- [The task]: Your answer consists of the lines in the data that contain "bottle". Copy each of them.

[Object correspondence data]
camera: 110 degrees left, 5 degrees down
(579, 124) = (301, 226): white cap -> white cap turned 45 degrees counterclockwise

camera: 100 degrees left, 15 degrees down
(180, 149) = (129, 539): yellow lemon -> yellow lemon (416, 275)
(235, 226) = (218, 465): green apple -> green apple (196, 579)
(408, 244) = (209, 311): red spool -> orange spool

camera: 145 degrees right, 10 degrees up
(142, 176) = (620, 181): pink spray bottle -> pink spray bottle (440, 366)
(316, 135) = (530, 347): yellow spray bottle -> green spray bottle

- [Solution for this problem]:
(142, 176) = (620, 181): pink spray bottle -> pink spray bottle (440, 366)
(316, 135) = (530, 347): yellow spray bottle -> green spray bottle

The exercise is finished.